- _Problem to work on_:
Please write out the listing beneath this sentence exactly, from its first line to the line with "(138, 503) = (495, 410): grey", and stop there.

———

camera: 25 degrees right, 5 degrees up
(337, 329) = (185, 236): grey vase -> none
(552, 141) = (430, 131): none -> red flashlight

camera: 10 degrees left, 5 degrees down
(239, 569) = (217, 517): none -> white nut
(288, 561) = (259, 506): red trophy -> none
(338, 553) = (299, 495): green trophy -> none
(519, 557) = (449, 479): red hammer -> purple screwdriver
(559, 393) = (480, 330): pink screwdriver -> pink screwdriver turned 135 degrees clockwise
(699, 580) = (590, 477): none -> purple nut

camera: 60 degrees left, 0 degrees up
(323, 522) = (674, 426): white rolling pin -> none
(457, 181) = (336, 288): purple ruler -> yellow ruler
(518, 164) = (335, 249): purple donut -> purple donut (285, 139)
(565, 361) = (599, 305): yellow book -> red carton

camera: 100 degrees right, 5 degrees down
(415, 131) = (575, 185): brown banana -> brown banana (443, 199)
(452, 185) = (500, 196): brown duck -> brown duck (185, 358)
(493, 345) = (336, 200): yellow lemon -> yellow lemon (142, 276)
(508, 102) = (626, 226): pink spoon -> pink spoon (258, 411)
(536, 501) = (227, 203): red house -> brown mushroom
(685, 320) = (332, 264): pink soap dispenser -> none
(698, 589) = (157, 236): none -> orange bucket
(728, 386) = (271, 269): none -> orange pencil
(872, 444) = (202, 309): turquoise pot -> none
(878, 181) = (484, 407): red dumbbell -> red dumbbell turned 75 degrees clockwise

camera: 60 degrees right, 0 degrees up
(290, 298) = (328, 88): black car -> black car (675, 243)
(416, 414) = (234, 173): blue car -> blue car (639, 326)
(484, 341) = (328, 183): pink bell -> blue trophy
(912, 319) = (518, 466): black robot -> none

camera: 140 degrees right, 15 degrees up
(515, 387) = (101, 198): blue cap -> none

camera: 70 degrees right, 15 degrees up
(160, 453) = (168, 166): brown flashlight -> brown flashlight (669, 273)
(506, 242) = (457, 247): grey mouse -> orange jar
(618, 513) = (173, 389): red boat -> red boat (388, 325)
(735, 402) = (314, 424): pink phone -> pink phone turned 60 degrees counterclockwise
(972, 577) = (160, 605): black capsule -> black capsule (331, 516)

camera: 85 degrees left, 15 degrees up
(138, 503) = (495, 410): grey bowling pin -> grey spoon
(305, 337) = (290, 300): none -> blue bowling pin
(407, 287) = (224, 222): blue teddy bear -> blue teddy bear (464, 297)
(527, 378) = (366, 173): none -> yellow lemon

———

- _Written response_:
camera: 25 degrees right, 5 degrees up
(337, 329) = (185, 236): grey vase -> none
(552, 141) = (430, 131): none -> red flashlight

camera: 10 degrees left, 5 degrees down
(239, 569) = (217, 517): none -> white nut
(288, 561) = (259, 506): red trophy -> none
(338, 553) = (299, 495): green trophy -> none
(519, 557) = (449, 479): red hammer -> purple screwdriver
(559, 393) = (480, 330): pink screwdriver -> pink screwdriver turned 135 degrees clockwise
(699, 580) = (590, 477): none -> purple nut

camera: 60 degrees left, 0 degrees up
(323, 522) = (674, 426): white rolling pin -> none
(457, 181) = (336, 288): purple ruler -> yellow ruler
(518, 164) = (335, 249): purple donut -> purple donut (285, 139)
(565, 361) = (599, 305): yellow book -> red carton

camera: 100 degrees right, 5 degrees down
(415, 131) = (575, 185): brown banana -> brown banana (443, 199)
(452, 185) = (500, 196): brown duck -> brown duck (185, 358)
(493, 345) = (336, 200): yellow lemon -> yellow lemon (142, 276)
(508, 102) = (626, 226): pink spoon -> pink spoon (258, 411)
(536, 501) = (227, 203): red house -> brown mushroom
(685, 320) = (332, 264): pink soap dispenser -> none
(698, 589) = (157, 236): none -> orange bucket
(728, 386) = (271, 269): none -> orange pencil
(872, 444) = (202, 309): turquoise pot -> none
(878, 181) = (484, 407): red dumbbell -> red dumbbell turned 75 degrees clockwise

camera: 60 degrees right, 0 degrees up
(290, 298) = (328, 88): black car -> black car (675, 243)
(416, 414) = (234, 173): blue car -> blue car (639, 326)
(484, 341) = (328, 183): pink bell -> blue trophy
(912, 319) = (518, 466): black robot -> none

camera: 140 degrees right, 15 degrees up
(515, 387) = (101, 198): blue cap -> none

camera: 70 degrees right, 15 degrees up
(160, 453) = (168, 166): brown flashlight -> brown flashlight (669, 273)
(506, 242) = (457, 247): grey mouse -> orange jar
(618, 513) = (173, 389): red boat -> red boat (388, 325)
(735, 402) = (314, 424): pink phone -> pink phone turned 60 degrees counterclockwise
(972, 577) = (160, 605): black capsule -> black capsule (331, 516)

camera: 85 degrees left, 15 degrees up
(138, 503) = (495, 410): grey bowling pin -> grey spoon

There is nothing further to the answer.